===== RECORDS SUPPLIED

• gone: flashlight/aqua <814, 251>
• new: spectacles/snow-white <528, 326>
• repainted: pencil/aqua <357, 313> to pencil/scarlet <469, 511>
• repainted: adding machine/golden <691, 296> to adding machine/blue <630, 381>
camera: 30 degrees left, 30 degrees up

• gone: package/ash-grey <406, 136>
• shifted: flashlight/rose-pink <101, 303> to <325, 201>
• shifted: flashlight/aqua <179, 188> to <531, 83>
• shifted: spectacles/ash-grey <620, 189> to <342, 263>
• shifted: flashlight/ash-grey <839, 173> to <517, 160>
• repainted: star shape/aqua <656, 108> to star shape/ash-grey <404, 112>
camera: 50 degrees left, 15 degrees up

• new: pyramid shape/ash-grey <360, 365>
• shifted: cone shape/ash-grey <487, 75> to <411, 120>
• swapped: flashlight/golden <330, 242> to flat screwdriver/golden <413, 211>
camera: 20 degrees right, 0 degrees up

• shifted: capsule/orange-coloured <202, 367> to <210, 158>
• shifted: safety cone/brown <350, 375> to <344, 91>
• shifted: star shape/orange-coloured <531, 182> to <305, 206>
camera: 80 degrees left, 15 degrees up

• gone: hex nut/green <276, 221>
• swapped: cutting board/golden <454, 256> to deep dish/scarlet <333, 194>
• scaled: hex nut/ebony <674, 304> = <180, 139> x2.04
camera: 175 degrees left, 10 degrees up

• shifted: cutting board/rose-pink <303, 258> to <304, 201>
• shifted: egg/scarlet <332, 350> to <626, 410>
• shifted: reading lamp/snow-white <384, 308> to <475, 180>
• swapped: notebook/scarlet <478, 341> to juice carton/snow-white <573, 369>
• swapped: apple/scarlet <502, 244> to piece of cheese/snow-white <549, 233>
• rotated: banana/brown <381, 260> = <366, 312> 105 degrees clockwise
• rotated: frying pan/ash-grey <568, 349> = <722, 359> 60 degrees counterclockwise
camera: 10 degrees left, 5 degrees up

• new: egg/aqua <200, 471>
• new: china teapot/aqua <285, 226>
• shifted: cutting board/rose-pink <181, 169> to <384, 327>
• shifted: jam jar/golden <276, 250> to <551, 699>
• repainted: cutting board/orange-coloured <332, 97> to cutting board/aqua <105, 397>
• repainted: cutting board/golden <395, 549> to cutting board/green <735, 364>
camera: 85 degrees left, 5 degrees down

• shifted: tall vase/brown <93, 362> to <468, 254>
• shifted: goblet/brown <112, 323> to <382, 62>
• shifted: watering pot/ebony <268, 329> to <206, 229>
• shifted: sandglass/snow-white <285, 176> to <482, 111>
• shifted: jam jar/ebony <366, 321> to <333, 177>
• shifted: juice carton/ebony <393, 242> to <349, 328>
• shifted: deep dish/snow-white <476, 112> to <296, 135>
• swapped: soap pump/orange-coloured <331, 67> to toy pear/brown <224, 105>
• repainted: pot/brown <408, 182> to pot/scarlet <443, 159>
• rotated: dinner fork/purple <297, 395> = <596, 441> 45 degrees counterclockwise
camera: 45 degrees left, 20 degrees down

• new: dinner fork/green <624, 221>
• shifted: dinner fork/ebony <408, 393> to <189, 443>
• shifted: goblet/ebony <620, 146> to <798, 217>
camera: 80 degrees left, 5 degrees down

==========

EXERCISE DESCRIPTION: Without omitting anything, reproduce the whole of the data.

EXERCISE RESULT:
• gone: flashlight/aqua <814, 251>
• new: spectacles/snow-white <528, 326>
• repainted: pencil/aqua <357, 313> to pencil/scarlet <469, 511>
• repainted: adding machine/golden <691, 296> to adding machine/blue <630, 381>
camera: 30 degrees left, 30 degrees up

• gone: package/ash-grey <406, 136>
• shifted: flashlight/rose-pink <101, 303> to <325, 201>
• shifted: flashlight/aqua <179, 188> to <531, 83>
• shifted: spectacles/ash-grey <620, 189> to <342, 263>
• shifted: flashlight/ash-grey <839, 173> to <517, 160>
• repainted: star shape/aqua <656, 108> to star shape/ash-grey <404, 112>
camera: 50 degrees left, 15 degrees up

• new: pyramid shape/ash-grey <360, 365>
• shifted: cone shape/ash-grey <487, 75> to <411, 120>
• swapped: flashlight/golden <330, 242> to flat screwdriver/golden <413, 211>
camera: 20 degrees right, 0 degrees up

• shifted: capsule/orange-coloured <202, 367> to <210, 158>
• shifted: safety cone/brown <350, 375> to <344, 91>
• shifted: star shape/orange-coloured <531, 182> to <305, 206>
camera: 80 degrees left, 15 degrees up

• gone: hex nut/green <276, 221>
• swapped: cutting board/golden <454, 256> to deep dish/scarlet <333, 194>
• scaled: hex nut/ebony <674, 304> = <180, 139> x2.04
camera: 175 degrees left, 10 degrees up

• shifted: cutting board/rose-pink <303, 258> to <304, 201>
• shifted: egg/scarlet <332, 350> to <626, 410>
• shifted: reading lamp/snow-white <384, 308> to <475, 180>
• swapped: notebook/scarlet <478, 341> to juice carton/snow-white <573, 369>
• swapped: apple/scarlet <502, 244> to piece of cheese/snow-white <549, 233>
• rotated: banana/brown <381, 260> = <366, 312> 105 degrees clockwise
• rotated: frying pan/ash-grey <568, 349> = <722, 359> 60 degrees counterclockwise
camera: 10 degrees left, 5 degrees up

• new: egg/aqua <200, 471>
• new: china teapot/aqua <285, 226>
• shifted: cutting board/rose-pink <181, 169> to <384, 327>
• shifted: jam jar/golden <276, 250> to <551, 699>
• repainted: cutting board/orange-coloured <332, 97> to cutting board/aqua <105, 397>
• repainted: cutting board/golden <395, 549> to cutting board/green <735, 364>
camera: 85 degrees left, 5 degrees down

• shifted: tall vase/brown <93, 362> to <468, 254>
• shifted: goblet/brown <112, 323> to <382, 62>
• shifted: watering pot/ebony <268, 329> to <206, 229>
• shifted: sandglass/snow-white <285, 176> to <482, 111>
• shifted: jam jar/ebony <366, 321> to <333, 177>
• shifted: juice carton/ebony <393, 242> to <349, 328>
• shifted: deep dish/snow-white <476, 112> to <296, 135>
• swapped: soap pump/orange-coloured <331, 67> to toy pear/brown <224, 105>
• repainted: pot/brown <408, 182> to pot/scarlet <443, 159>
• rotated: dinner fork/purple <297, 395> = <596, 441> 45 degrees counterclockwise
camera: 45 degrees left, 20 degrees down

• new: dinner fork/green <624, 221>
• shifted: dinner fork/ebony <408, 393> to <189, 443>
• shifted: goblet/ebony <620, 146> to <798, 217>
camera: 80 degrees left, 5 degrees down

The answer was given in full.